◆ **Task details**
Verbatim transcription with images omitted: return the entries below in full.

◆ **Given data**
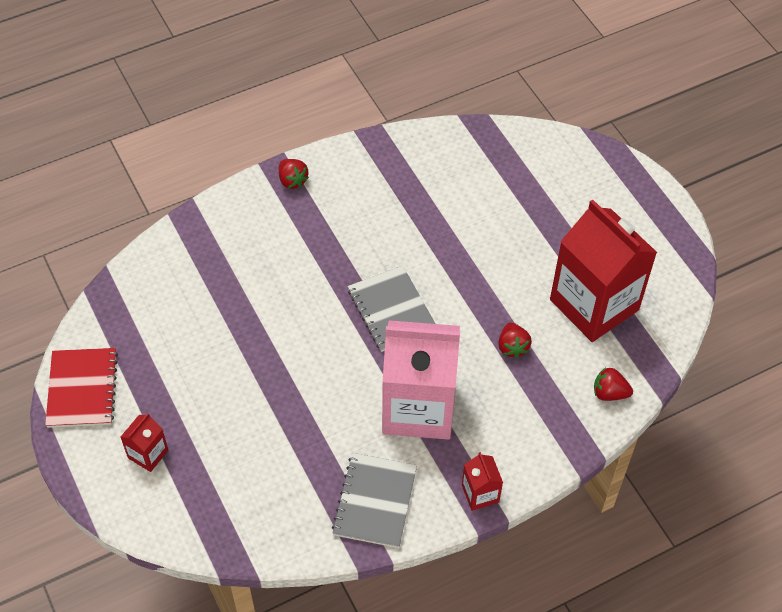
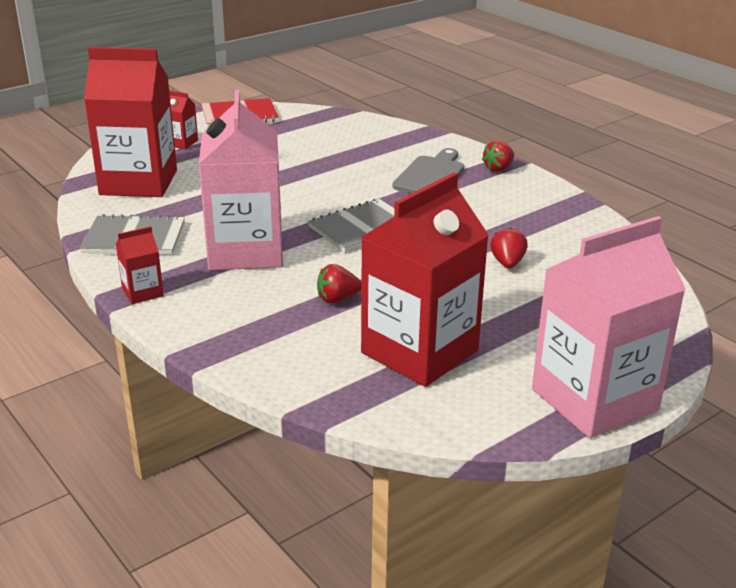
camera: 80 degrees right, 25 degrees down
(246, 498) = (139, 182): none -> red carton
(294, 236) = (431, 175): none -> grey cutting board
(609, 393) = (288, 370): red strawberry -> red strawberry (507, 263)
(660, 218) = (594, 399): none -> pink carton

◆ **Response**
camera: 80 degrees right, 25 degrees down
(246, 498) = (139, 182): none -> red carton
(294, 236) = (431, 175): none -> grey cutting board
(609, 393) = (288, 370): red strawberry -> red strawberry (507, 263)
(660, 218) = (594, 399): none -> pink carton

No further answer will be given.